> Instructions to follow
When the line with "PIR2: HC-SR501 -> HC-SR505" appears below, start repeating lines exactly, and keep going through the line with "PIXELS: WS2812B -> SK6812"; add nothing outside that span.

> Data provided
◆ ◆ ◆ ◆

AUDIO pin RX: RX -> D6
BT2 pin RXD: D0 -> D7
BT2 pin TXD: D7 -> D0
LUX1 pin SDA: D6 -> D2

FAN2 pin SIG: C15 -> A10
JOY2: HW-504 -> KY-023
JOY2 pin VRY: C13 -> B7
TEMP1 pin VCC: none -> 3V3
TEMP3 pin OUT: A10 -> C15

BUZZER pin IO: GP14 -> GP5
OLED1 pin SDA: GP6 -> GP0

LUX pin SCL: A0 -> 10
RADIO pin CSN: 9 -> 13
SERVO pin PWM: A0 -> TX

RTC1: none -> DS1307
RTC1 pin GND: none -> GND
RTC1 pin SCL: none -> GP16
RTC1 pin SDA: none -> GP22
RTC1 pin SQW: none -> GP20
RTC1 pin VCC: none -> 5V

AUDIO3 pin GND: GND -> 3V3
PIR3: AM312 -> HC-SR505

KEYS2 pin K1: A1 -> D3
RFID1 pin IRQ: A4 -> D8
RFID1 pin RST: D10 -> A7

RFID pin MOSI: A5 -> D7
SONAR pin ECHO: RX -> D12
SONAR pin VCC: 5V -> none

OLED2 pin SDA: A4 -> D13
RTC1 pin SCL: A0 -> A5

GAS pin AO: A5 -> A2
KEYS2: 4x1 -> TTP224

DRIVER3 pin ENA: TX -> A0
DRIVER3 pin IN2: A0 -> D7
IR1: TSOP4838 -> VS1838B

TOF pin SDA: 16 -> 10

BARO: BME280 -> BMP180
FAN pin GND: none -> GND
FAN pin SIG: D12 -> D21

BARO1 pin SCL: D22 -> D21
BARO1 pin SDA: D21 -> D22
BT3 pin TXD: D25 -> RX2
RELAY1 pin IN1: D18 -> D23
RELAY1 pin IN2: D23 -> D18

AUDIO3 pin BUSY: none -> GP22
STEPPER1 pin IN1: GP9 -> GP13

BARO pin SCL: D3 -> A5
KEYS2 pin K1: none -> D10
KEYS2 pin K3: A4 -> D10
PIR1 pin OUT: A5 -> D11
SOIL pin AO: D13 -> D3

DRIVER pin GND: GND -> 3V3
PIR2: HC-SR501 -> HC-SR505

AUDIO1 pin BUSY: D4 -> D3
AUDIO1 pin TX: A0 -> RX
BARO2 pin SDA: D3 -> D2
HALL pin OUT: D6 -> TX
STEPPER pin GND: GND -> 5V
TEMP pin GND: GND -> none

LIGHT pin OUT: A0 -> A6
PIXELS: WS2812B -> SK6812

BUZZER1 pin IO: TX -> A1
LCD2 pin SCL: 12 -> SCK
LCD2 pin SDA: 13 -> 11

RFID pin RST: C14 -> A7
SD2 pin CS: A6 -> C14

◆ ◆ ◆ ◆

> Task answer
PIR2: HC-SR501 -> HC-SR505

AUDIO1 pin BUSY: D4 -> D3
AUDIO1 pin TX: A0 -> RX
BARO2 pin SDA: D3 -> D2
HALL pin OUT: D6 -> TX
STEPPER pin GND: GND -> 5V
TEMP pin GND: GND -> none

LIGHT pin OUT: A0 -> A6
PIXELS: WS2812B -> SK6812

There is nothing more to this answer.